Brief » Answer with the number of lines in the records that contain "arrow" and with nothing else.

Colored shape tracking data »
_____
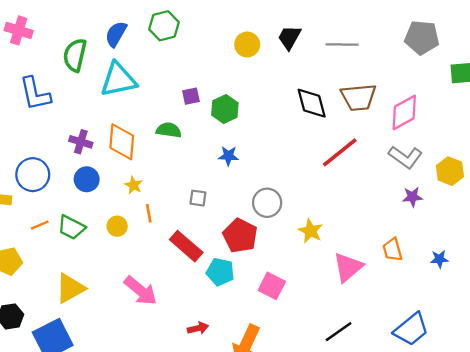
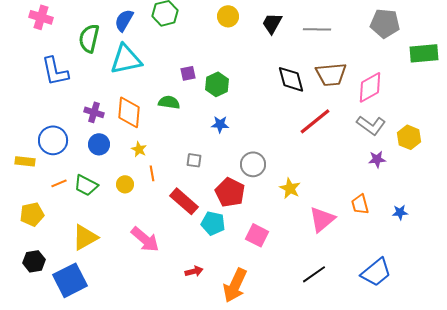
yellow circle: (247, 45) -> (228, 16), moved

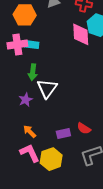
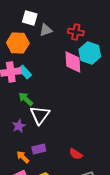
cyan rectangle: (32, 45) -> (25, 72), turned 40
green arrow: (33, 72) -> (26, 99), turned 126
purple rectangle: (63, 134) -> (39, 149), moved

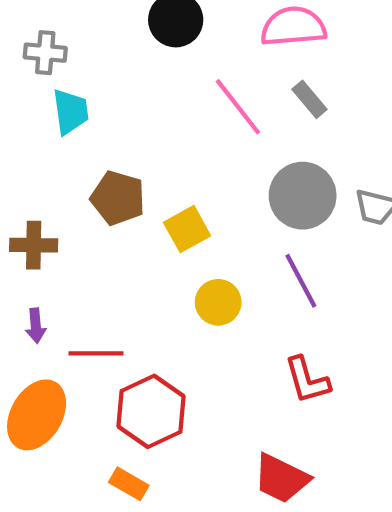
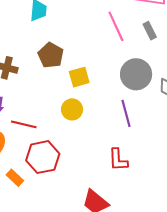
yellow circle: (218, 302) -> (72, 109), moved
orange rectangle: (129, 484) -> (15, 178), moved

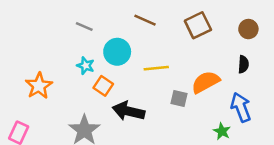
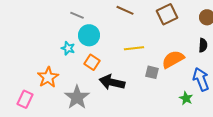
cyan circle: (117, 52) -> (89, 35), moved
cyan star: (86, 66) -> (68, 48), moved
orange star: (39, 86) -> (48, 77), moved

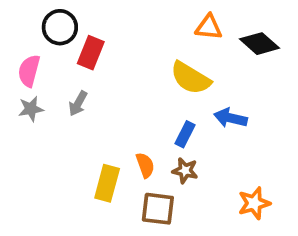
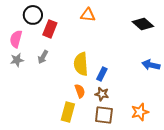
orange triangle: (209, 27) -> (88, 15), moved
yellow semicircle: (191, 78) -> (81, 64), moved, turned 55
blue arrow: (230, 118) -> (151, 65), moved
yellow rectangle: (107, 183) -> (68, 112), moved
brown square: (158, 209) -> (104, 115), moved

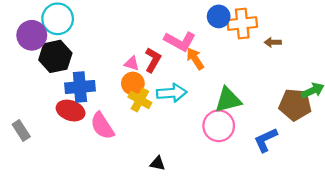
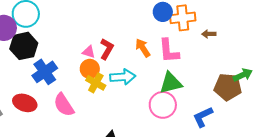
pink L-shape: (180, 41) -> (169, 51), moved, turned 56
blue cross: (80, 87) -> (45, 72), turned -30
red ellipse: (71, 111) -> (25, 103), moved

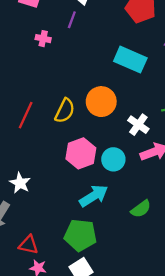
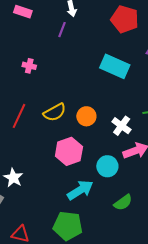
pink cross: (43, 39) -> (29, 66), moved
orange circle: (101, 102) -> (86, 116), moved, size x0.7
yellow semicircle: (65, 111) -> (55, 112), turned 35
cyan circle: (113, 159) -> (107, 166), moved

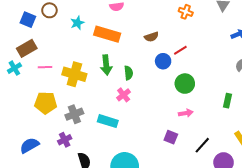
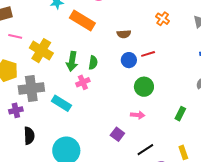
green arrow: (106, 65) -> (72, 61), moved
gray cross: (74, 114) -> (31, 88), size x1.4

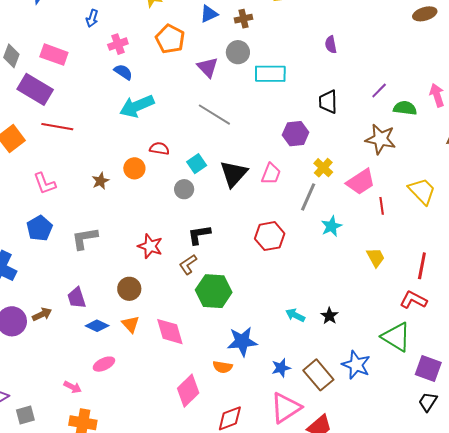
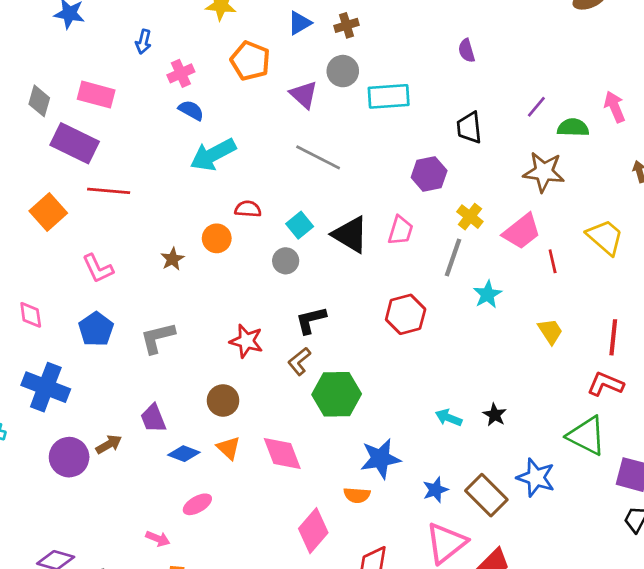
black triangle: (234, 174) -> (350, 235), turned -36

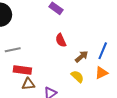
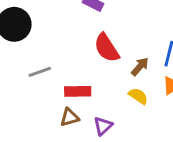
red semicircle: (61, 40) -> (107, 48), size x1.5
red rectangle: (22, 70) -> (78, 91), moved

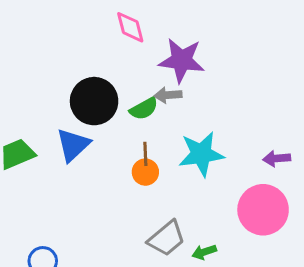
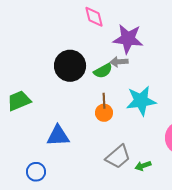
blue triangle: (73, 145) -> (58, 136), moved, turned 40

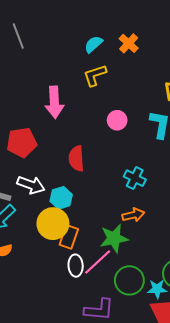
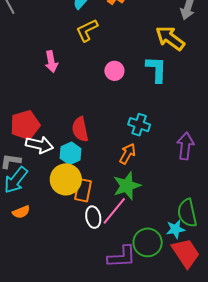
pink arrow: (54, 102) -> (51, 62), size x0.7
red pentagon: (22, 143) -> (25, 125), moved
red semicircle: (76, 159) -> (80, 129), moved
orange arrow: (133, 215) -> (127, 154), moved, turned -40
green circle: (129, 280) -> (148, 242), moved

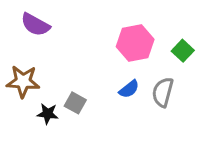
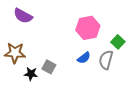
green square: (183, 51) -> (118, 42), moved

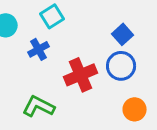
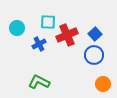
_____
Written response » 5